* **EXERCISE DESCRIPTION**:
What follows is a set of records. Copy them exactly and leave out the images.

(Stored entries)

____

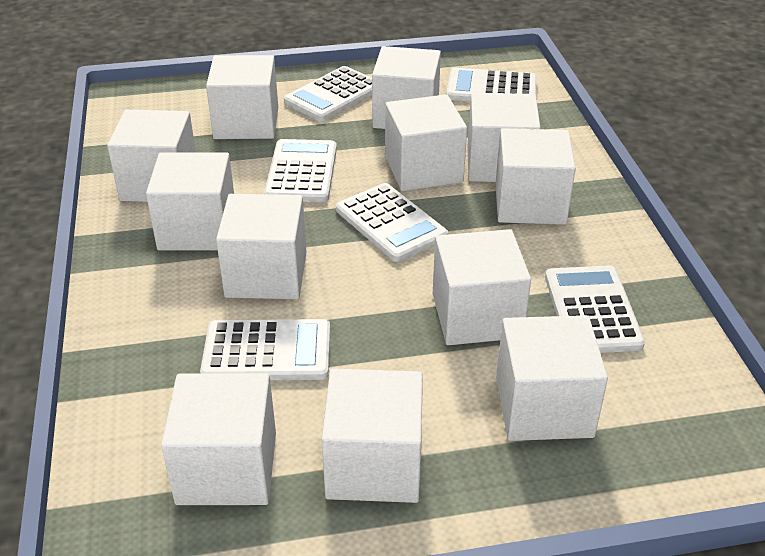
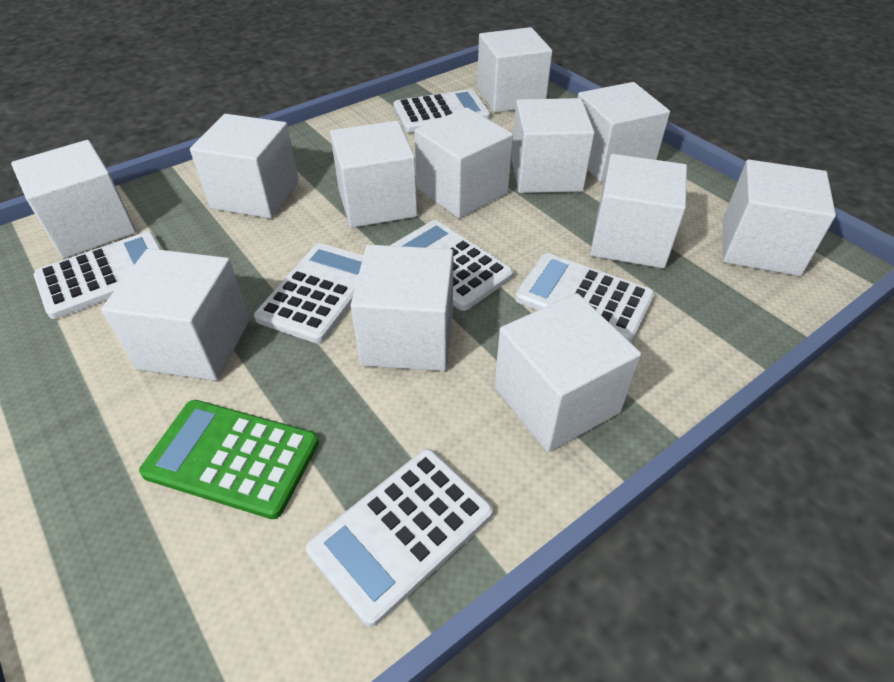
green calculator: 0 -> 1

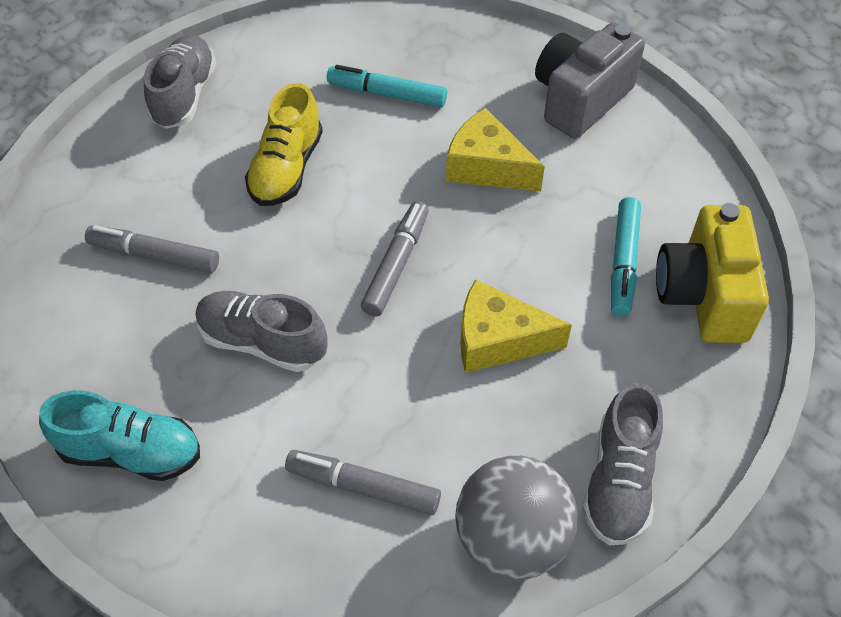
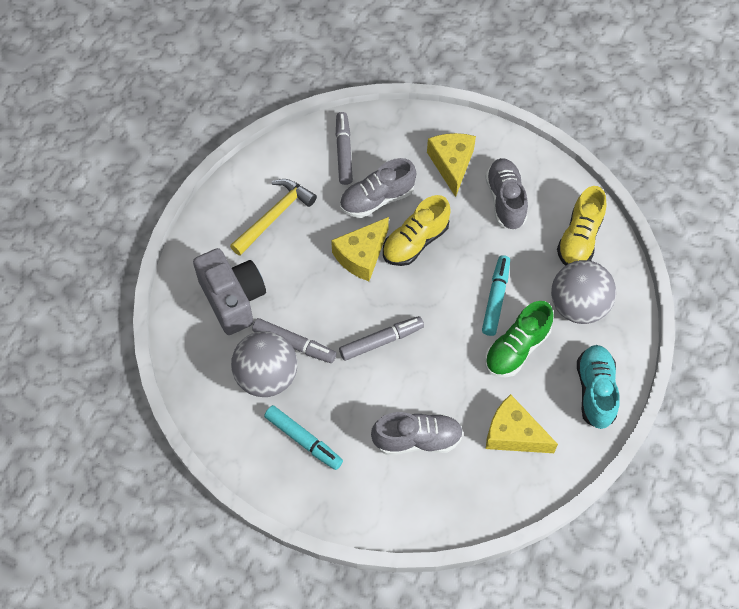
green shoe: 0 -> 1
grey ball: 1 -> 2
yellow camera: 1 -> 0
yellow cheese: 2 -> 3
yellow hammer: 0 -> 1
yellow shoe: 1 -> 2

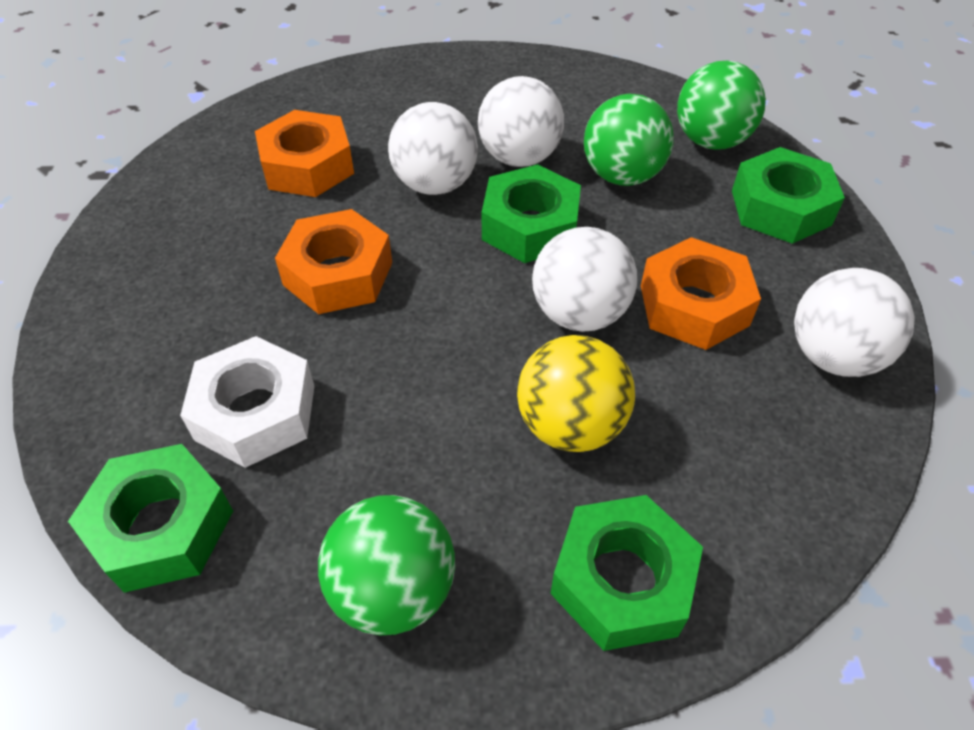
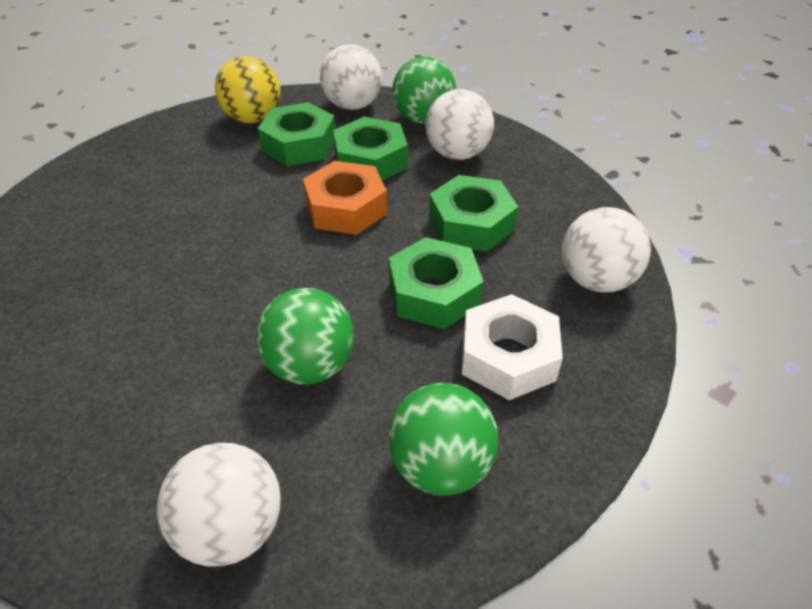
orange nut: 3 -> 1

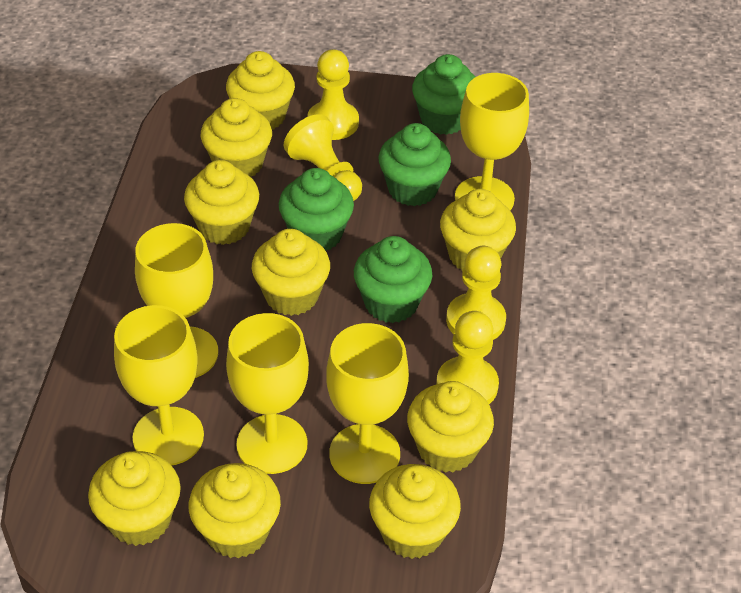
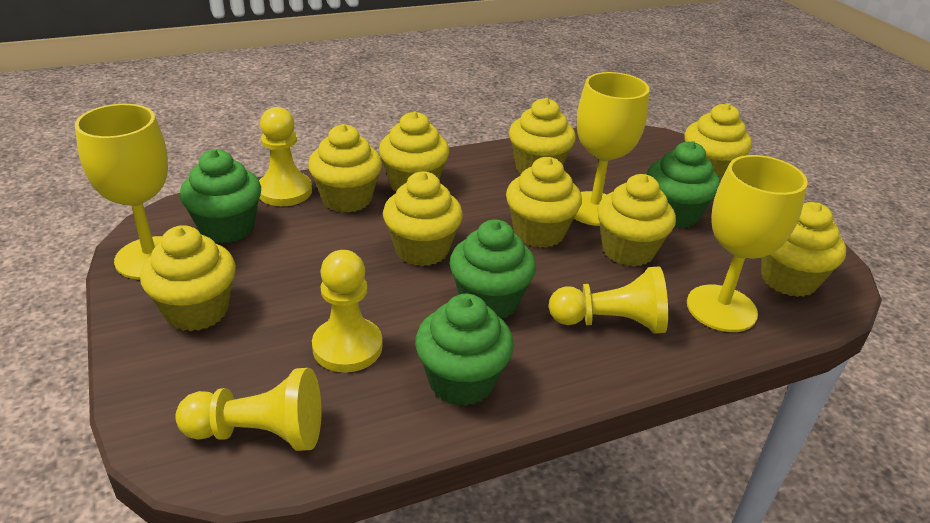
yellow goblet: 5 -> 3

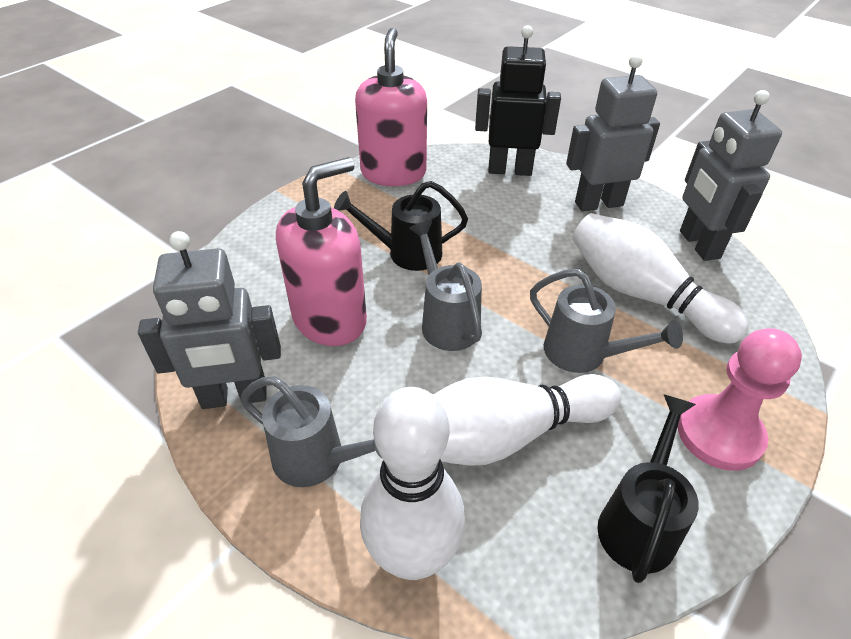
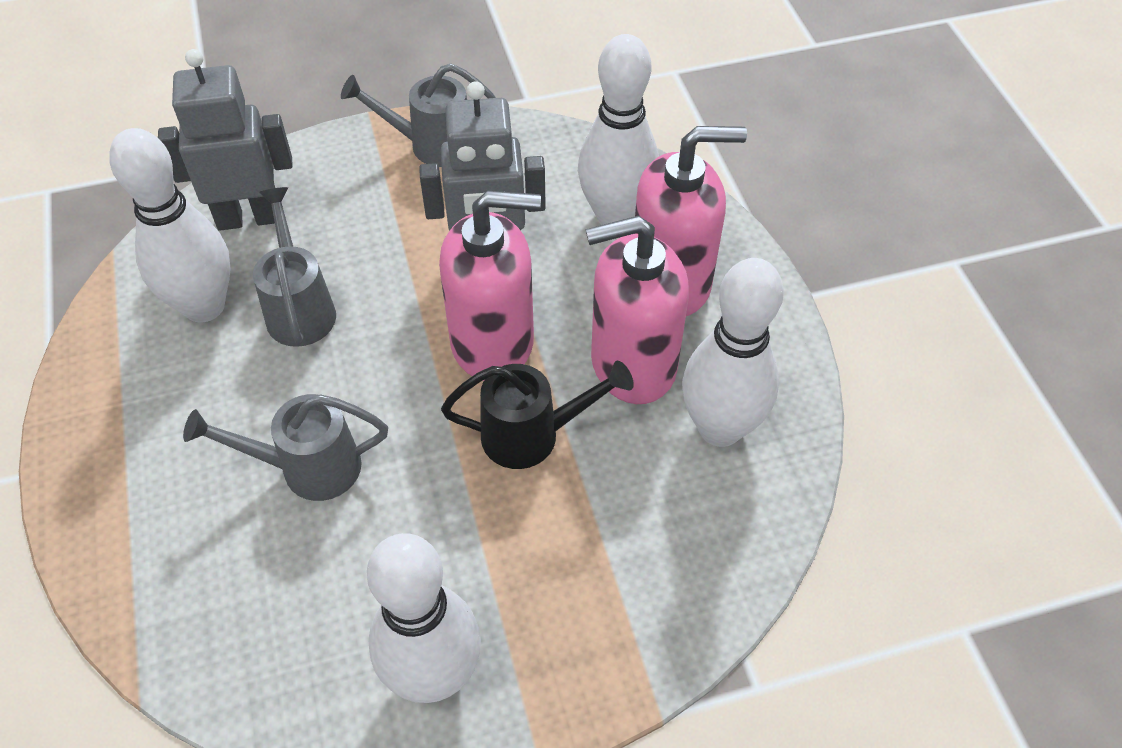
black robot: 1 -> 0
black watering can: 2 -> 1
grey robot: 3 -> 2
pink pawn: 1 -> 0
pink soap dispenser: 2 -> 3
white bowling pin: 3 -> 4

____

* **THE COMPLETED TASK**:
green calculator: 0 -> 1

green shoe: 0 -> 1
grey ball: 1 -> 2
yellow camera: 1 -> 0
yellow cheese: 2 -> 3
yellow hammer: 0 -> 1
yellow shoe: 1 -> 2

orange nut: 3 -> 1

yellow goblet: 5 -> 3

black robot: 1 -> 0
black watering can: 2 -> 1
grey robot: 3 -> 2
pink pawn: 1 -> 0
pink soap dispenser: 2 -> 3
white bowling pin: 3 -> 4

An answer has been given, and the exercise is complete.